# TASK ITEM
Go line by line through the data and copy those with the word "boat".

### RECORDED INFORMATION

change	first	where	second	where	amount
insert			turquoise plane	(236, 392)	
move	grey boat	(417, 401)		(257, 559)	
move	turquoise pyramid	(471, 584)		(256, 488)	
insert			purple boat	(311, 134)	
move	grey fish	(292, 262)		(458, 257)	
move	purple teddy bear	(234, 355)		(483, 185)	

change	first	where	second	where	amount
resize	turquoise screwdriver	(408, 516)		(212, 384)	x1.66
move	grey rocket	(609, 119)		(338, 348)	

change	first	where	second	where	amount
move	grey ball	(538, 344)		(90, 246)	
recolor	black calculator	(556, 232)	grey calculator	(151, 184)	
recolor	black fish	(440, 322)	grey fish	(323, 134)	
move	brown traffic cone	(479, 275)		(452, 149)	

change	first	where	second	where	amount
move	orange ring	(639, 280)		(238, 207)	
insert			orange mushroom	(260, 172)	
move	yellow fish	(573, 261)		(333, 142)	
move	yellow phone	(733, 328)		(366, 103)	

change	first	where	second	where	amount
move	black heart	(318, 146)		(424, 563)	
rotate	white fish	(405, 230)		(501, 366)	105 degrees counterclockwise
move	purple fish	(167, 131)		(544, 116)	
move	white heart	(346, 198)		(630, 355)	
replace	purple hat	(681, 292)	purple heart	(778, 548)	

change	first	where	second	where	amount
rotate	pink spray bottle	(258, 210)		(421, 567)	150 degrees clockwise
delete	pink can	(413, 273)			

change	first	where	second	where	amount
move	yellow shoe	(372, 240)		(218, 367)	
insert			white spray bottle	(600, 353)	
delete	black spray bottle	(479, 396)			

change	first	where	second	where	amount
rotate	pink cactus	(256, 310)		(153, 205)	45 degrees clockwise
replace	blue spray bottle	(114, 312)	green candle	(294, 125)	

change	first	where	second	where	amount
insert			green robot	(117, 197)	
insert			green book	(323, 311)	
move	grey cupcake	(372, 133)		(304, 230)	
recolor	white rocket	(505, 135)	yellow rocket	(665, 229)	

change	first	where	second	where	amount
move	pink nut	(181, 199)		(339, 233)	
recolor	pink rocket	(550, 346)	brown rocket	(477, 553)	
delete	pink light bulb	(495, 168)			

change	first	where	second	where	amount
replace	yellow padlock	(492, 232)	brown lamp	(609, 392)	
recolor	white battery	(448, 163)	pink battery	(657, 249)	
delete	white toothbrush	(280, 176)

######

# EXERCISE ANSWER
move	grey boat	(417, 401)		(257, 559)	
insert			purple boat	(311, 134)	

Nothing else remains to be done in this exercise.